* **Task requirements**: Search the data for the word "orange" and copy each line that has it.

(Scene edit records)
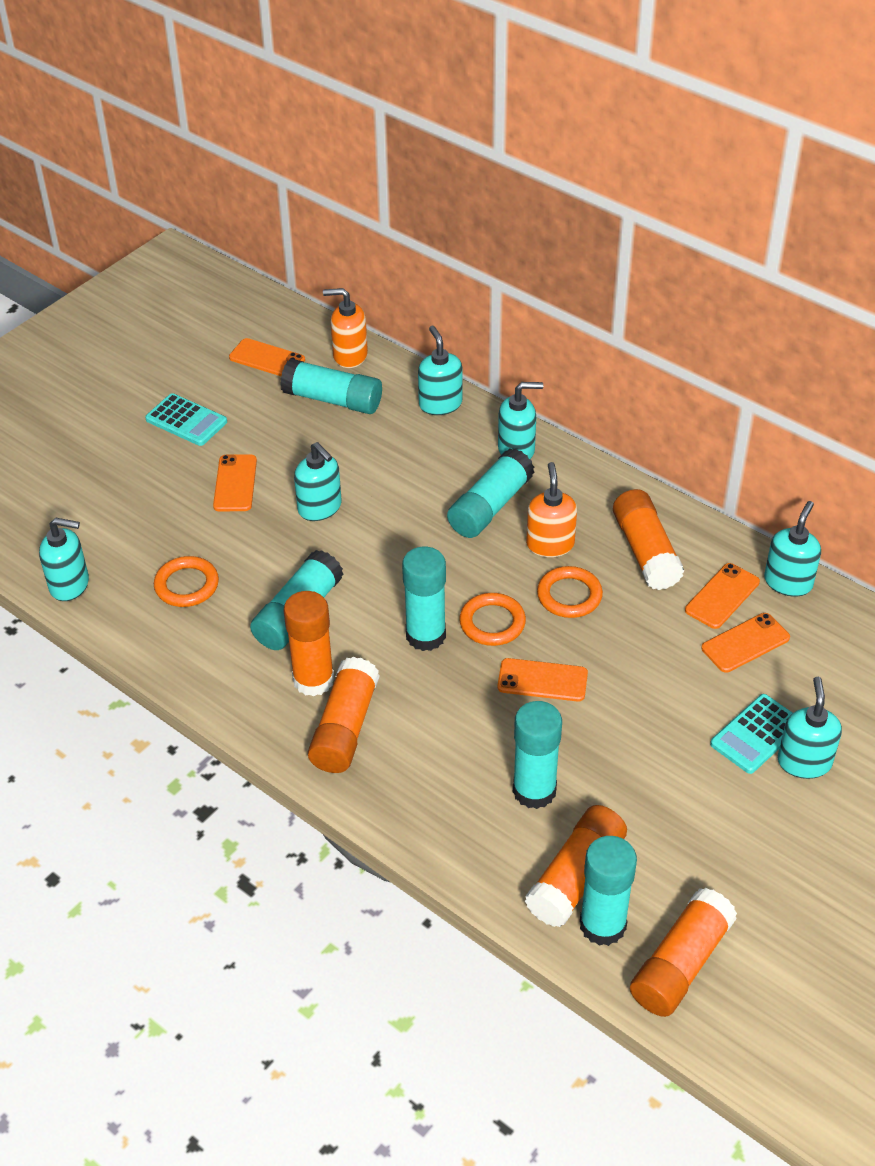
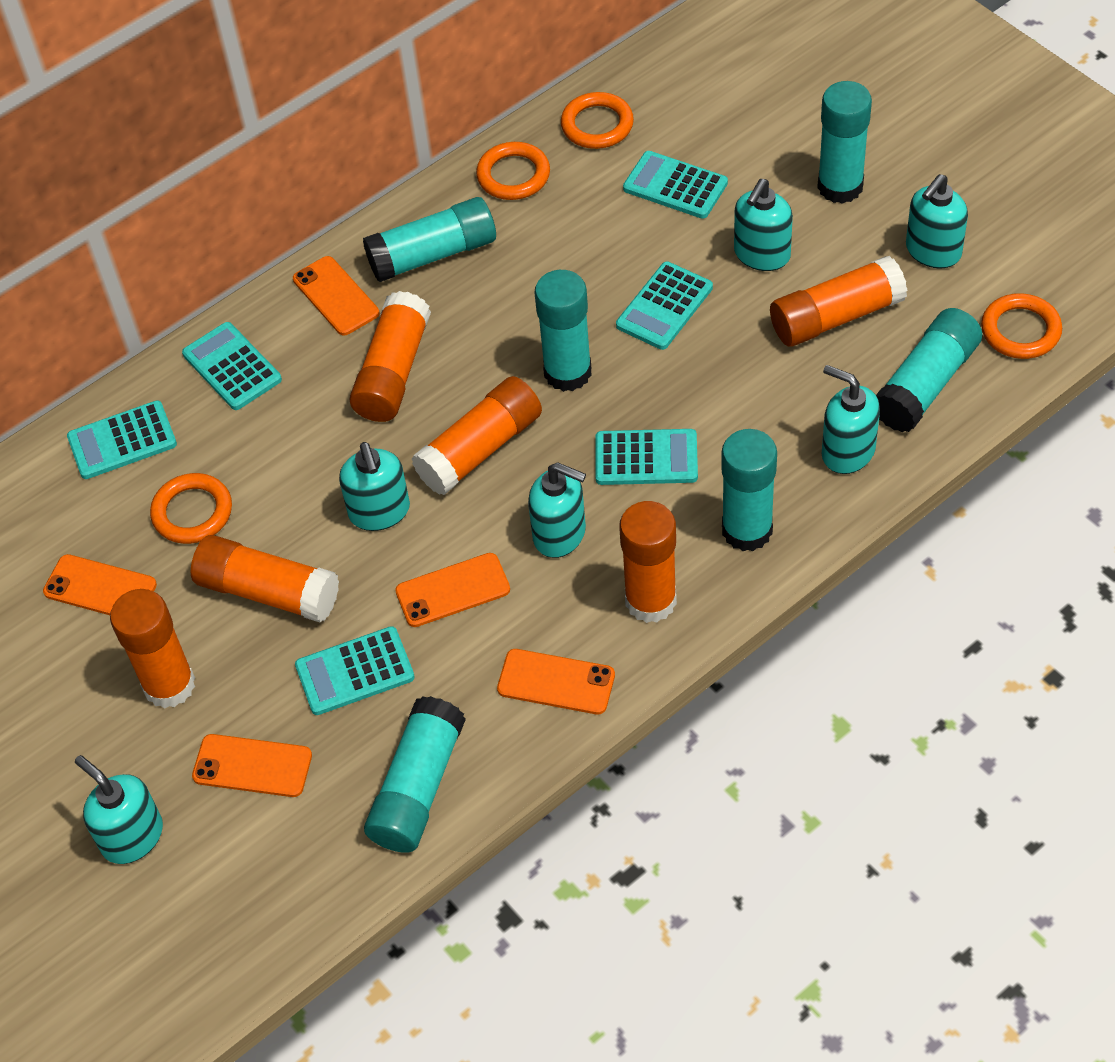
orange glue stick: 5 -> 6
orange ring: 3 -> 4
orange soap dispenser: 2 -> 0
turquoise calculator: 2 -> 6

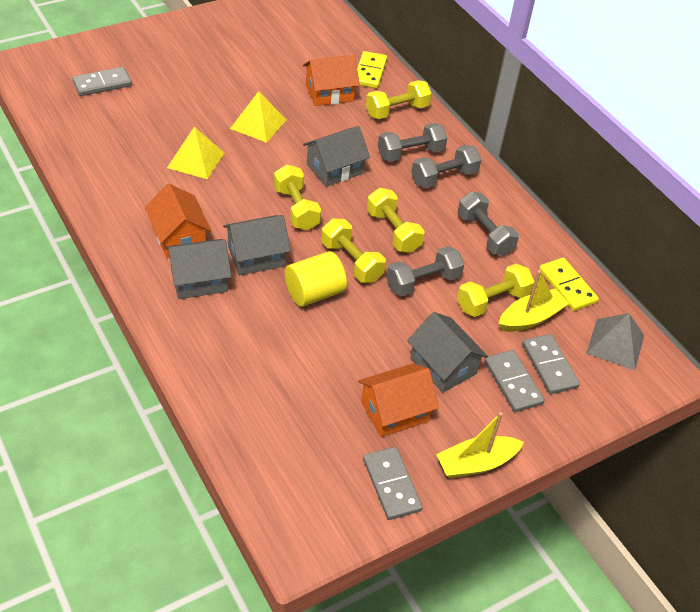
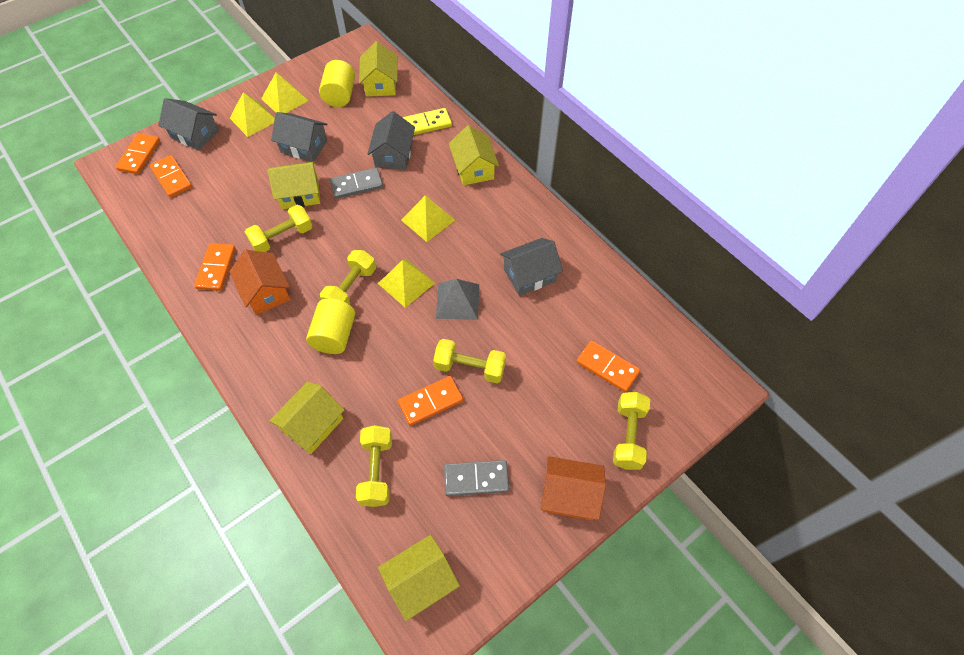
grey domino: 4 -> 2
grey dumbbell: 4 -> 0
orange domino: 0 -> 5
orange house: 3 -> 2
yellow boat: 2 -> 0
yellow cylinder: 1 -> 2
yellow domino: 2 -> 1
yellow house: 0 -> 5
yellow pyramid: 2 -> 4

* **Response box**:
orange glue stick: 5 -> 6
orange ring: 3 -> 4
orange soap dispenser: 2 -> 0
orange domino: 0 -> 5
orange house: 3 -> 2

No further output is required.